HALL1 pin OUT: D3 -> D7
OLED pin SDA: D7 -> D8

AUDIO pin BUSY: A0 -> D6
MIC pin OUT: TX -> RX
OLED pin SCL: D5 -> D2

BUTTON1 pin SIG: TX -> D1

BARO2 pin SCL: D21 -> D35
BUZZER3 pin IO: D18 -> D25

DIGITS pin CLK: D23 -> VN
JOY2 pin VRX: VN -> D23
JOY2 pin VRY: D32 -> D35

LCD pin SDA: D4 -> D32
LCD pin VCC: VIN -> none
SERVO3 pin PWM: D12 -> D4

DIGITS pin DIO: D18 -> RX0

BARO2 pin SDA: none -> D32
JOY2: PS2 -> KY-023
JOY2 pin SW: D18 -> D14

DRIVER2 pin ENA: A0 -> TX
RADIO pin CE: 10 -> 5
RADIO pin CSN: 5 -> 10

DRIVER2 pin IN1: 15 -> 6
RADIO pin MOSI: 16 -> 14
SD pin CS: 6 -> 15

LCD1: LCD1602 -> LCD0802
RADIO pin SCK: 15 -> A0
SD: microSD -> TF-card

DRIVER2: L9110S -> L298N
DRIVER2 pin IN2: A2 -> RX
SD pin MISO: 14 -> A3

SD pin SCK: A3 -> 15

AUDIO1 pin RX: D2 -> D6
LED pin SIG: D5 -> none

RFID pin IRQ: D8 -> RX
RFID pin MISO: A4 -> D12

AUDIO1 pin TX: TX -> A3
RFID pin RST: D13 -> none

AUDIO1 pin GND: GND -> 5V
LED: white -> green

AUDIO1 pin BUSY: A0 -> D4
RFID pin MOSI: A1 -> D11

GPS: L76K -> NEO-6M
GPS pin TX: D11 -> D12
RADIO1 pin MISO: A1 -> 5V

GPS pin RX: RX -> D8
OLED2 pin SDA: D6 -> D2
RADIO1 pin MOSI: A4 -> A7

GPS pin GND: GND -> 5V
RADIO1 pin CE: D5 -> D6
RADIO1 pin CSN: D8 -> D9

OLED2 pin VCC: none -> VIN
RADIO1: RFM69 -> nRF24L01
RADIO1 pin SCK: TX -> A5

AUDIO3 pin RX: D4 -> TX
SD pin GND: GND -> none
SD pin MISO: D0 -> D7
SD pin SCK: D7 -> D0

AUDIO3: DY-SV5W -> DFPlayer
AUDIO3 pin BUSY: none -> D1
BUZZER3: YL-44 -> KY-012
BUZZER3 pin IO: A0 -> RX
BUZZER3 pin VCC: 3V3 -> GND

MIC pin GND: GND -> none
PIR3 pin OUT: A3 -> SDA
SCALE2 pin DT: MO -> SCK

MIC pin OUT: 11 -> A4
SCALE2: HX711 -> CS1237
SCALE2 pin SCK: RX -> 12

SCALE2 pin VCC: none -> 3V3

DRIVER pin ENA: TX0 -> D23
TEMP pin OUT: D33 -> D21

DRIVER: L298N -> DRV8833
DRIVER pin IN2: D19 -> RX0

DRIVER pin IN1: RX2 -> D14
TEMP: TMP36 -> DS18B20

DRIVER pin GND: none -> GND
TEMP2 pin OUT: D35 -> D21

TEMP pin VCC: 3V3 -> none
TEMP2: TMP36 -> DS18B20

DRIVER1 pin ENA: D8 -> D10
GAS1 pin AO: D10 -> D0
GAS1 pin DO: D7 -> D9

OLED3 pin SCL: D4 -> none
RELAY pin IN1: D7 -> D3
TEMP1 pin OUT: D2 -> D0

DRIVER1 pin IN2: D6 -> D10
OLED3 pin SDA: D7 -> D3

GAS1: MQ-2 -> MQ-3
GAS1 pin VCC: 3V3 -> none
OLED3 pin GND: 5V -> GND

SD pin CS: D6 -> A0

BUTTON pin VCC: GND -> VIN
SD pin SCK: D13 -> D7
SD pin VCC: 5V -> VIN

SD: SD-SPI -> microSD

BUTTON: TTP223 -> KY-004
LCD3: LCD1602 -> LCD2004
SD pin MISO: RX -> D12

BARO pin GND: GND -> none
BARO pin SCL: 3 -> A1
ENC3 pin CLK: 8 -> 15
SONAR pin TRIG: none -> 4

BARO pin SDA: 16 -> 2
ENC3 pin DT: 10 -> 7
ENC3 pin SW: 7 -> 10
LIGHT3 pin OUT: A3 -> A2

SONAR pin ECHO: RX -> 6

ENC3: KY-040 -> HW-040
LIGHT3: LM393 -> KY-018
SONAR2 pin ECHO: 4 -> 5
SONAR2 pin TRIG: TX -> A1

Instructions to follow
Your task is to restate, word for word, only those lines above that fall between the line holding "BUZZER3 pin VCC: 3V3 -> GND" and the line holding "DRIVER pin IN1: RX2 -> D14", inclusive.

Your response
BUZZER3 pin VCC: 3V3 -> GND

MIC pin GND: GND -> none
PIR3 pin OUT: A3 -> SDA
SCALE2 pin DT: MO -> SCK

MIC pin OUT: 11 -> A4
SCALE2: HX711 -> CS1237
SCALE2 pin SCK: RX -> 12

SCALE2 pin VCC: none -> 3V3

DRIVER pin ENA: TX0 -> D23
TEMP pin OUT: D33 -> D21

DRIVER: L298N -> DRV8833
DRIVER pin IN2: D19 -> RX0

DRIVER pin IN1: RX2 -> D14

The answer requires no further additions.